STATED GOAL
Gather every line in the rows below that contains the string "upbow", matching case exactly, and copy each such line.

Stored records:
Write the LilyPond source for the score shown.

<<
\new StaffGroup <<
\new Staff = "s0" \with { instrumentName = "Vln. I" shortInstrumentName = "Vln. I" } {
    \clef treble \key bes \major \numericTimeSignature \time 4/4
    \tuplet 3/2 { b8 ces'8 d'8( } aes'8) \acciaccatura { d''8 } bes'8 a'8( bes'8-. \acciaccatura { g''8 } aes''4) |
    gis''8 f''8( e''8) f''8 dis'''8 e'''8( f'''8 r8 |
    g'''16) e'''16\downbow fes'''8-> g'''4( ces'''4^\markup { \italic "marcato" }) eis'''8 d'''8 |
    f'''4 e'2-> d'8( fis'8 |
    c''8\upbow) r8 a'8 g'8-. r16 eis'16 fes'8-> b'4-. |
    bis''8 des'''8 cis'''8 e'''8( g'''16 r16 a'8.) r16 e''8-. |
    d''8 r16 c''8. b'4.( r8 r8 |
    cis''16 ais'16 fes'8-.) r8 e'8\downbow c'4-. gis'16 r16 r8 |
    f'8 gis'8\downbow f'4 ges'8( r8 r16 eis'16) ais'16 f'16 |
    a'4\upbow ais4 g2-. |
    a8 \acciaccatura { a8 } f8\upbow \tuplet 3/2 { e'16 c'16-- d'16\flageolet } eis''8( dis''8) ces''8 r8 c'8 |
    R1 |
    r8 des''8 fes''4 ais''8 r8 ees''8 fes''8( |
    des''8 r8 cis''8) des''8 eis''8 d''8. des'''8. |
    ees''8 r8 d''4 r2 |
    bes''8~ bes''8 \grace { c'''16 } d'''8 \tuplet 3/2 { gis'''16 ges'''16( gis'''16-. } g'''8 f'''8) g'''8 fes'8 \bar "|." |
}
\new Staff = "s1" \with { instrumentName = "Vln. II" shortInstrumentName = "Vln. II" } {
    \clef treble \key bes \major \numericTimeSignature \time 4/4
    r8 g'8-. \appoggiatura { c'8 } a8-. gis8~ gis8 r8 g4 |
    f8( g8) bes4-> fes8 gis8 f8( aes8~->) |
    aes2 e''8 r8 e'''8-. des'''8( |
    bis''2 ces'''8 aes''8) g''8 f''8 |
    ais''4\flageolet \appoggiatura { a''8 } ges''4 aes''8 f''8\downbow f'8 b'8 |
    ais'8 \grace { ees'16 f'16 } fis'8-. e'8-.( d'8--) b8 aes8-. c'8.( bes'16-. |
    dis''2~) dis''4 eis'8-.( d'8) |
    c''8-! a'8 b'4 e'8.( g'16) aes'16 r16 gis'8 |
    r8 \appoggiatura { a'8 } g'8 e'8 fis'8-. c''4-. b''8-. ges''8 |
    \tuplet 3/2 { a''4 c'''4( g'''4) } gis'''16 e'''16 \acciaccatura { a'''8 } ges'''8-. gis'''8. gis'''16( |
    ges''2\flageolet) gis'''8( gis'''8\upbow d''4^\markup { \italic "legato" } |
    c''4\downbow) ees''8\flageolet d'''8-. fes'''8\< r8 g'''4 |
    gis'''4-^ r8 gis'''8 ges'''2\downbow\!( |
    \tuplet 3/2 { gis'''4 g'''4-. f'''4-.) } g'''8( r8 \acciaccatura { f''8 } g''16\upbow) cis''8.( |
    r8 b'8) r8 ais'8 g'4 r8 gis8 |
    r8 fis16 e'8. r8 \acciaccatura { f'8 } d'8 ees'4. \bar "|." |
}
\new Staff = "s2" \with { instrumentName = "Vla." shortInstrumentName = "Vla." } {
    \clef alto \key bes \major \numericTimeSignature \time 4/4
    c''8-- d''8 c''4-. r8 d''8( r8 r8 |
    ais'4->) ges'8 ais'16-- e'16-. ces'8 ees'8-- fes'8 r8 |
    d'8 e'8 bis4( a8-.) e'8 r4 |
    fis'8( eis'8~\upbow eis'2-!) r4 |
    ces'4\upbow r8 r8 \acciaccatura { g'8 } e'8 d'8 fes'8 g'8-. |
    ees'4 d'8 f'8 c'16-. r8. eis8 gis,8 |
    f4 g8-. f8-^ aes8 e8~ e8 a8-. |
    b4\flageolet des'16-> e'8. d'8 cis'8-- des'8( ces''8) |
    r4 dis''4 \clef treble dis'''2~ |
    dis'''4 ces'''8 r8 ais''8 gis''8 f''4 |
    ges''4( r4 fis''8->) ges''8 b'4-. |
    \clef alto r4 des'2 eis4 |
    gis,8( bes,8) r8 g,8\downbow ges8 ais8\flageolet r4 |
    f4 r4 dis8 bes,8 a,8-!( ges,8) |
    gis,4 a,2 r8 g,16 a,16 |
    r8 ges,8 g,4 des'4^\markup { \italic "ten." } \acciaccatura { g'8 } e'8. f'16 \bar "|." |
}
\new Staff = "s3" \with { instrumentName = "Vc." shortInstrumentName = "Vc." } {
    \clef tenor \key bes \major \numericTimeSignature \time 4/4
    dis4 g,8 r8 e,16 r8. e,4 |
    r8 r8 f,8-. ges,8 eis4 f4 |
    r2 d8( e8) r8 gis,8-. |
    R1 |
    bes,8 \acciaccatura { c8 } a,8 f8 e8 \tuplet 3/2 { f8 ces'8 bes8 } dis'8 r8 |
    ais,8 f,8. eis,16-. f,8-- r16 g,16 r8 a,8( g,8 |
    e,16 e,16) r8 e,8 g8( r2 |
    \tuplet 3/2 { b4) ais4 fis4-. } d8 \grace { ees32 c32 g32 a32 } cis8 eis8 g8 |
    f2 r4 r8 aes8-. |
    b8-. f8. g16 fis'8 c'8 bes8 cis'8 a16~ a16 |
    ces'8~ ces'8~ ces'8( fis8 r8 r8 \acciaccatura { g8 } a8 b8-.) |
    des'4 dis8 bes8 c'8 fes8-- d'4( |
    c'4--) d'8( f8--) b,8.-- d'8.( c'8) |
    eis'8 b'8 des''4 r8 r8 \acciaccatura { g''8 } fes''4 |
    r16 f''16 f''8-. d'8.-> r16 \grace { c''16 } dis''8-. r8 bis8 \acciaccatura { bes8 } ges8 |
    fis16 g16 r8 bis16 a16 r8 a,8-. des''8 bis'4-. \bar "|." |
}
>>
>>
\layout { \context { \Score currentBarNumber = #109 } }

TASK ANSWER
    c''8\upbow) r8 a'8 g'8-. r16 eis'16 fes'8-> b'4-. |
    a'4\upbow ais4 g2-. |
    a8 \acciaccatura { a8 } f8\upbow \tuplet 3/2 { e'16 c'16-- d'16\flageolet } eis''8( dis''8) ces''8 r8 c'8 |
    ges''2\flageolet) gis'''8( gis'''8\upbow d''4^\markup { \italic "legato" } |
    \tuplet 3/2 { gis'''4 g'''4-. f'''4-.) } g'''8( r8 \acciaccatura { f''8 } g''16\upbow) cis''8.( |
    fis'8( eis'8~\upbow eis'2-!) r4 |
    ces'4\upbow r8 r8 \acciaccatura { g'8 } e'8 d'8 fes'8 g'8-. |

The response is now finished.